*What you will do*: Of all the lines in the entries below, give again exactly those starting at the line containing "none -> purple brick B5 level 1" and ending at the line containing "none -> blue brick A12 level 1", both ends included, and no others.

───── Available records ─────

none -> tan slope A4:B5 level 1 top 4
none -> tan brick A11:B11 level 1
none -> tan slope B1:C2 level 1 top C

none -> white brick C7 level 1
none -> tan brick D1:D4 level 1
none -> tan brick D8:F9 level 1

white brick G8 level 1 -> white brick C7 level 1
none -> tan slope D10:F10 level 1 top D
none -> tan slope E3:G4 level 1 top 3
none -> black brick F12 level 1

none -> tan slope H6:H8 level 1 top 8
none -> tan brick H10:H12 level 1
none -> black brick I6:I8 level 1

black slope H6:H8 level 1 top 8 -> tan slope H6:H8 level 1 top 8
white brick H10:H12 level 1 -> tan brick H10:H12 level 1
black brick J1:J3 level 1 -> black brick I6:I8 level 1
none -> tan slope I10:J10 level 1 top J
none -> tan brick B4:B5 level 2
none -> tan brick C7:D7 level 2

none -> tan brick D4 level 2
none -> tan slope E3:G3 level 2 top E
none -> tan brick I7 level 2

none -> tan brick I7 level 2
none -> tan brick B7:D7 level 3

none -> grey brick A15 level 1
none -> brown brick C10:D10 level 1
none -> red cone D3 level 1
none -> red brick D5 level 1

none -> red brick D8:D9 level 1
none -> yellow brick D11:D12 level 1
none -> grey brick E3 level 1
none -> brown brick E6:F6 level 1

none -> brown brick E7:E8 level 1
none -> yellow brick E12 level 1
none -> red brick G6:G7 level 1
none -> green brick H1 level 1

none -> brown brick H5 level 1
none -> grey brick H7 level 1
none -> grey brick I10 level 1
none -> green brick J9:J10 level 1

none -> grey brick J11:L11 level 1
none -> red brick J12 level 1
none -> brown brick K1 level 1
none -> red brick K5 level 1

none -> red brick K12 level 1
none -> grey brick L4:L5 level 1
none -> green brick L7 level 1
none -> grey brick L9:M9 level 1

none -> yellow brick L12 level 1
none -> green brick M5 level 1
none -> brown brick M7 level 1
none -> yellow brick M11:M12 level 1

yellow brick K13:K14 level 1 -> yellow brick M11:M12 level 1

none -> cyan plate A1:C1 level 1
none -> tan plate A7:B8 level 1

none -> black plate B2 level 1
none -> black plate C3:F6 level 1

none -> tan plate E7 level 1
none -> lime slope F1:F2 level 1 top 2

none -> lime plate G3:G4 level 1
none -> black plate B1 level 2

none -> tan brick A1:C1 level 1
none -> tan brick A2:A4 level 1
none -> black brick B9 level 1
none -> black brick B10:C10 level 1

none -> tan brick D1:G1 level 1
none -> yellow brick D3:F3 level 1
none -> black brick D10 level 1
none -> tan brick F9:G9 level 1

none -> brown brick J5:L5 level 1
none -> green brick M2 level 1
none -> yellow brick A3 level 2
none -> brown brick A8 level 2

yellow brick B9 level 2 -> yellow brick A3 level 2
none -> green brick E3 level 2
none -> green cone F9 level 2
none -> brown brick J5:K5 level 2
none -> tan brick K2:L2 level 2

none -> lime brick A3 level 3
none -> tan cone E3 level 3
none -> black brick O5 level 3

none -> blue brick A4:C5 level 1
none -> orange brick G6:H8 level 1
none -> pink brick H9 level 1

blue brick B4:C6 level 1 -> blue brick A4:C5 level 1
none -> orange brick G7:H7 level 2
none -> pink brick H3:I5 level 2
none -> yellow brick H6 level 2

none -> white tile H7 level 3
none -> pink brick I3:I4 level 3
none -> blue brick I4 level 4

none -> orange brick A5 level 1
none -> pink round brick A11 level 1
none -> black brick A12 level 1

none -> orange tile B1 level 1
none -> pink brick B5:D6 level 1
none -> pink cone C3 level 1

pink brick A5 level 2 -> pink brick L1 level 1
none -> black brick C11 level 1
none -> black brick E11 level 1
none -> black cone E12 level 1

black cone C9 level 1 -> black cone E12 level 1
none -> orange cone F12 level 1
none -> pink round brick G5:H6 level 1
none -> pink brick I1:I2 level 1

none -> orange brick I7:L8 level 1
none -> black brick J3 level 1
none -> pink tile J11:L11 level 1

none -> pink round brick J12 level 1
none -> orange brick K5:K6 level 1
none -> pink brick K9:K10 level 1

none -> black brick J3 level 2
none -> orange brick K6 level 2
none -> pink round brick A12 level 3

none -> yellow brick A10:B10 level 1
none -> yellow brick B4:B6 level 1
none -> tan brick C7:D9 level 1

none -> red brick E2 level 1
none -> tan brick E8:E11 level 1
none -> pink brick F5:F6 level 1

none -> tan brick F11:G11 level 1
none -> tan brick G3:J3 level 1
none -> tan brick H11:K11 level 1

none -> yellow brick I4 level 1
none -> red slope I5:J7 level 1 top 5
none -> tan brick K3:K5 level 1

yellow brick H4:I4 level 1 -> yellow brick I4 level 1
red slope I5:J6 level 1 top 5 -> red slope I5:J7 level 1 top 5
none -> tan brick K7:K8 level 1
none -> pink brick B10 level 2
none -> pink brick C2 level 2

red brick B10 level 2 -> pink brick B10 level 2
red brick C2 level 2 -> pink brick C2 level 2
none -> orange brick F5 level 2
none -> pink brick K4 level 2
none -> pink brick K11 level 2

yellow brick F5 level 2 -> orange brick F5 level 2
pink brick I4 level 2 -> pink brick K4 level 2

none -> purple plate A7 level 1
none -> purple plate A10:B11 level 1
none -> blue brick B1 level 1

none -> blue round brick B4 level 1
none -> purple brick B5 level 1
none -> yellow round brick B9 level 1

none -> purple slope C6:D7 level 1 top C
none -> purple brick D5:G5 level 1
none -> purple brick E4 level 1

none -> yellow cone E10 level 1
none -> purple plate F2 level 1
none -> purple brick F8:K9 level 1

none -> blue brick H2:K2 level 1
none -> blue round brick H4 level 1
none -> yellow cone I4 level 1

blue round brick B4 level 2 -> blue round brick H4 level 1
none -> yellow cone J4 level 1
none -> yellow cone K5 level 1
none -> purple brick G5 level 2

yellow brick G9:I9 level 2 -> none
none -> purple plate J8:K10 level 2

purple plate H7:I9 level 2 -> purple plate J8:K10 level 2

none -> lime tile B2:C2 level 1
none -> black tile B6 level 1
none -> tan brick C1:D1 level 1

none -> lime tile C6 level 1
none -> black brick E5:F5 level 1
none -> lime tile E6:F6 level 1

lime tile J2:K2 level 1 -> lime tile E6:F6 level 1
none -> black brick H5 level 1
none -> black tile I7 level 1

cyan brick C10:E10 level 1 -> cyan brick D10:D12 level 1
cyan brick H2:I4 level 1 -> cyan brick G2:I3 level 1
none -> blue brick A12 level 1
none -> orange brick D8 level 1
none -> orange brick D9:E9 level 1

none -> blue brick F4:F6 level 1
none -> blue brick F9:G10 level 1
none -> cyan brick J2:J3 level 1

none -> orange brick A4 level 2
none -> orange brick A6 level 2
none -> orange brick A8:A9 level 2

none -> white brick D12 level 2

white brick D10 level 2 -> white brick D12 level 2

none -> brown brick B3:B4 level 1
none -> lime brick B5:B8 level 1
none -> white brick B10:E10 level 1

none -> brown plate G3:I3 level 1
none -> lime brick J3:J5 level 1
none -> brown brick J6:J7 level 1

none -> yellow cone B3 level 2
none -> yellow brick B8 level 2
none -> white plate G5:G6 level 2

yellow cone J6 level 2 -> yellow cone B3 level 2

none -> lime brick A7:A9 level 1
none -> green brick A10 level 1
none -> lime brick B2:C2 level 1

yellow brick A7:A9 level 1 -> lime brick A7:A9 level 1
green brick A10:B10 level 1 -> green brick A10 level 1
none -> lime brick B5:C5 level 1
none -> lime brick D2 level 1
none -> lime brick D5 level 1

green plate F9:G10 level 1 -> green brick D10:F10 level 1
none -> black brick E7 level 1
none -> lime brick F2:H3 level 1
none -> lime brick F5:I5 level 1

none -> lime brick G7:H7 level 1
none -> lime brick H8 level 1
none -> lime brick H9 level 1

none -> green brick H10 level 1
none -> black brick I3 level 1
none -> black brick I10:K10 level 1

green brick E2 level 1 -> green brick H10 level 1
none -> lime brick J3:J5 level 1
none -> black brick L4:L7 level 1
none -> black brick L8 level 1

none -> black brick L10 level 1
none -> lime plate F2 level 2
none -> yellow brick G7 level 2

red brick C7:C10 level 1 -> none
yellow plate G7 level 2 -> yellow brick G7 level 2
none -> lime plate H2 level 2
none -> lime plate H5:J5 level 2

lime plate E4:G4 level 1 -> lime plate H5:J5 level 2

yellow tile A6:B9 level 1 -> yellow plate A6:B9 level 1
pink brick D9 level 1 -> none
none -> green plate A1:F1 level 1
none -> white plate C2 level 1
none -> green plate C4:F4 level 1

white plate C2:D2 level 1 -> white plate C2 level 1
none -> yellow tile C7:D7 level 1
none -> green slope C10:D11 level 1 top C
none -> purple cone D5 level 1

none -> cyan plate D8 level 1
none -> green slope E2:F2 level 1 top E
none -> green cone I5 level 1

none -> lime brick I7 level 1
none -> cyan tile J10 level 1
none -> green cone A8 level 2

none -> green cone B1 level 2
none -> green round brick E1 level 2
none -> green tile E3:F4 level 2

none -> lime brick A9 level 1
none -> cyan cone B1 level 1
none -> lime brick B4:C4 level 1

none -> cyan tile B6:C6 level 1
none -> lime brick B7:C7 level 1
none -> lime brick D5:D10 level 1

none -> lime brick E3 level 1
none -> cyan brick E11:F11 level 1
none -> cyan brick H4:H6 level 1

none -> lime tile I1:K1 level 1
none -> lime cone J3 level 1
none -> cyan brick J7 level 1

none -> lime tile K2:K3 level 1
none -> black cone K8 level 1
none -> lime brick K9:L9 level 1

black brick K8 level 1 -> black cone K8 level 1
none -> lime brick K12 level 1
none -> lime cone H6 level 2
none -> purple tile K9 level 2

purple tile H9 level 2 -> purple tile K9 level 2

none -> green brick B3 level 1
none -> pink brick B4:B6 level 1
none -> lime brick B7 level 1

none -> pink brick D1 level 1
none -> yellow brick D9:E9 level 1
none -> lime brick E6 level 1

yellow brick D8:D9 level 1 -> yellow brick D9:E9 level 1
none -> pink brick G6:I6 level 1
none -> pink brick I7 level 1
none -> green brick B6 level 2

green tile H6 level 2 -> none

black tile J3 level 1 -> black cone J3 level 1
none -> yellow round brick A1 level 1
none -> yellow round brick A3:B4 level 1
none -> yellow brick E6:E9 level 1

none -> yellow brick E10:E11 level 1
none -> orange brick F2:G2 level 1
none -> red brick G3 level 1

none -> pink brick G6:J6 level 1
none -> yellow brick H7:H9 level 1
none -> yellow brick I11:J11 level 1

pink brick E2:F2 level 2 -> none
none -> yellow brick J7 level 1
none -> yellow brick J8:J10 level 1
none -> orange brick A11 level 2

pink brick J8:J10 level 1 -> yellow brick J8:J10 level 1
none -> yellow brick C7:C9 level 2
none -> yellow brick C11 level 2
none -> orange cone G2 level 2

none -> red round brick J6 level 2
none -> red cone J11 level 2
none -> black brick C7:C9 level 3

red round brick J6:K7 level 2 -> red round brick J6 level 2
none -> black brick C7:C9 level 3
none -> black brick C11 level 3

─────

*Solution for this exercise*:
none -> purple brick B5 level 1
none -> yellow round brick B9 level 1

none -> purple slope C6:D7 level 1 top C
none -> purple brick D5:G5 level 1
none -> purple brick E4 level 1

none -> yellow cone E10 level 1
none -> purple plate F2 level 1
none -> purple brick F8:K9 level 1

none -> blue brick H2:K2 level 1
none -> blue round brick H4 level 1
none -> yellow cone I4 level 1

blue round brick B4 level 2 -> blue round brick H4 level 1
none -> yellow cone J4 level 1
none -> yellow cone K5 level 1
none -> purple brick G5 level 2

yellow brick G9:I9 level 2 -> none
none -> purple plate J8:K10 level 2

purple plate H7:I9 level 2 -> purple plate J8:K10 level 2

none -> lime tile B2:C2 level 1
none -> black tile B6 level 1
none -> tan brick C1:D1 level 1

none -> lime tile C6 level 1
none -> black brick E5:F5 level 1
none -> lime tile E6:F6 level 1

lime tile J2:K2 level 1 -> lime tile E6:F6 level 1
none -> black brick H5 level 1
none -> black tile I7 level 1

cyan brick C10:E10 level 1 -> cyan brick D10:D12 level 1
cyan brick H2:I4 level 1 -> cyan brick G2:I3 level 1
none -> blue brick A12 level 1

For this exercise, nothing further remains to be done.